WHAT THE TASK REQUIRES -
Scan the listing that follows and report how many lines contain "RESET". Write the number alone.
BEGIN RECORDS SHOWN
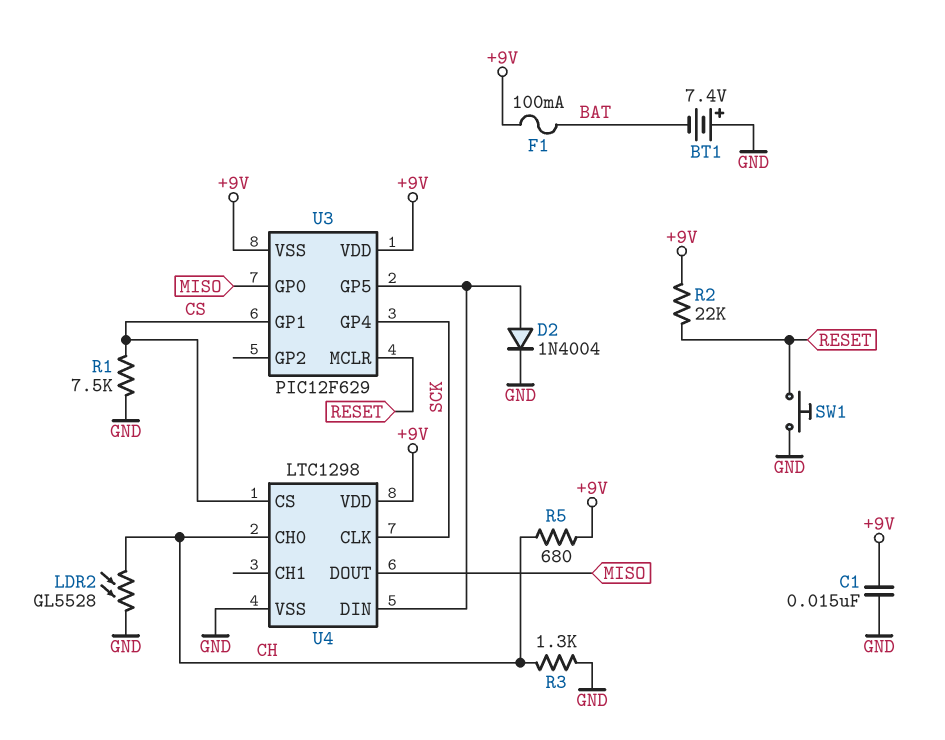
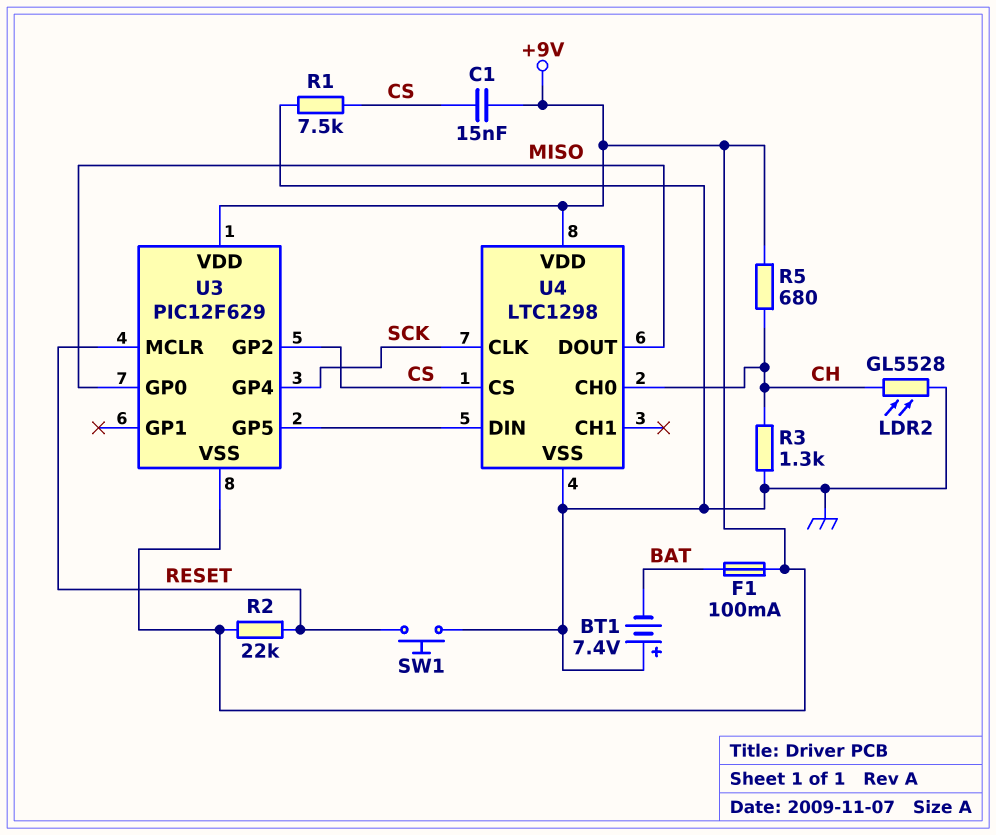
C1: 15nF (+9V, GND) -> 15nF (+9V, CS)
D2: diode 1N4004 (A U3/GP5, K GND) -> none
U3 pin GP1: CS -> none
U3 pin GP2: none -> CS

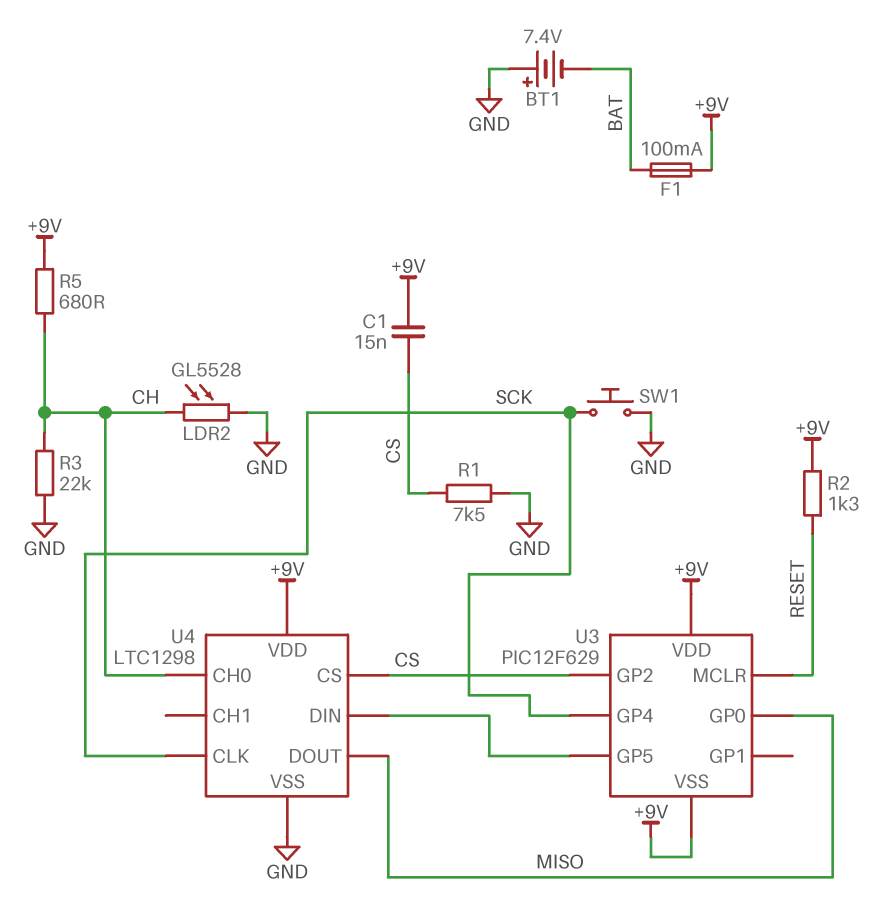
R2: 22k (+9V, RESET) -> 1.3k (+9V, RESET)
R3: 1.3k (CH, GND) -> 22k (CH, GND)
SW1: button (GND, RESET) -> button (GND, SCK)

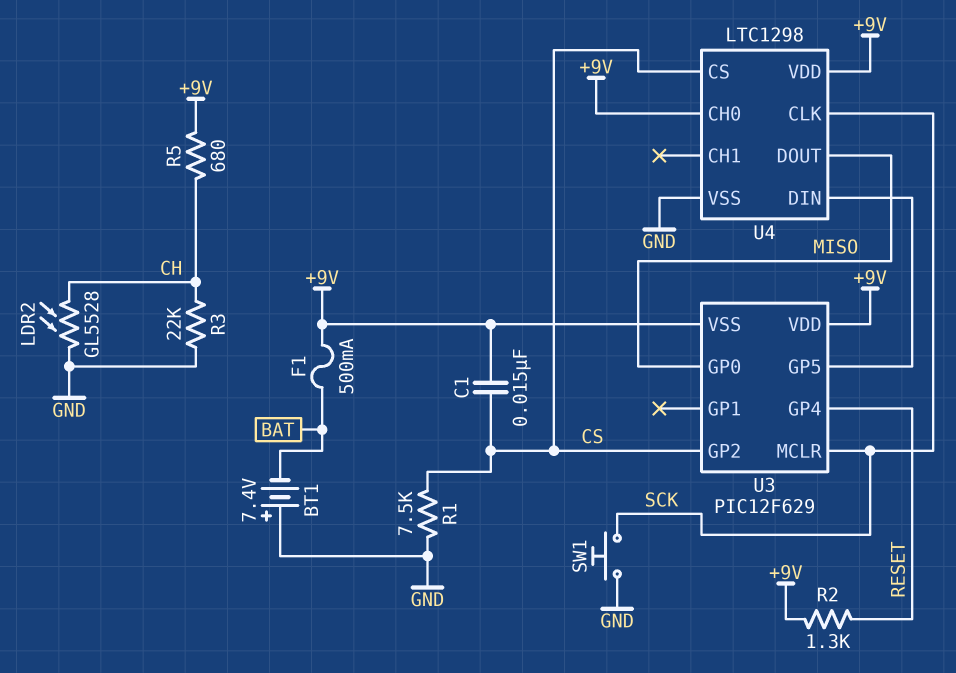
F1: 100mA (+9V, BAT) -> 500mA (+9V, BAT)
U3 pin GP4: SCK -> RESET
U3 pin MCLR: RESET -> SCK
U4 pin CH0: CH -> +9V

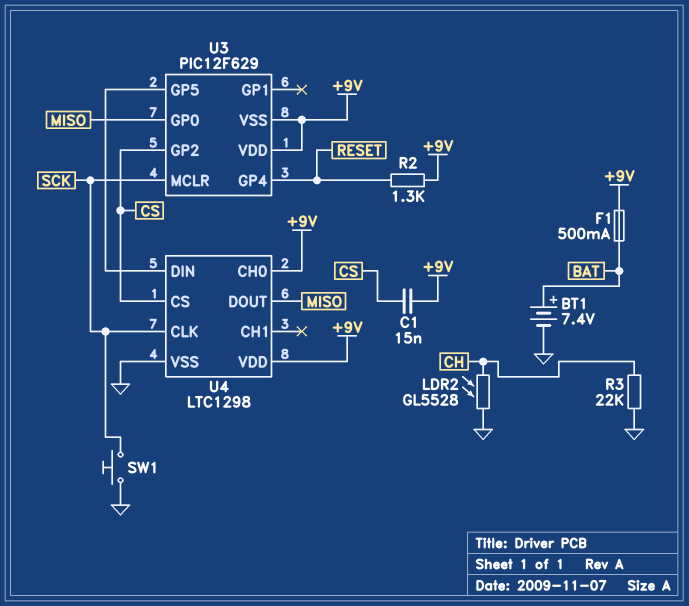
BT1: 7.4V (plus GND, minus BAT) -> 7.4V (plus BAT, minus GND)
R1: 7.5k (CS, GND) -> none
R5: 680 (+9V, CH) -> none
END RECORDS SHOWN
RESPONSE TO THIS EXERCISE -
4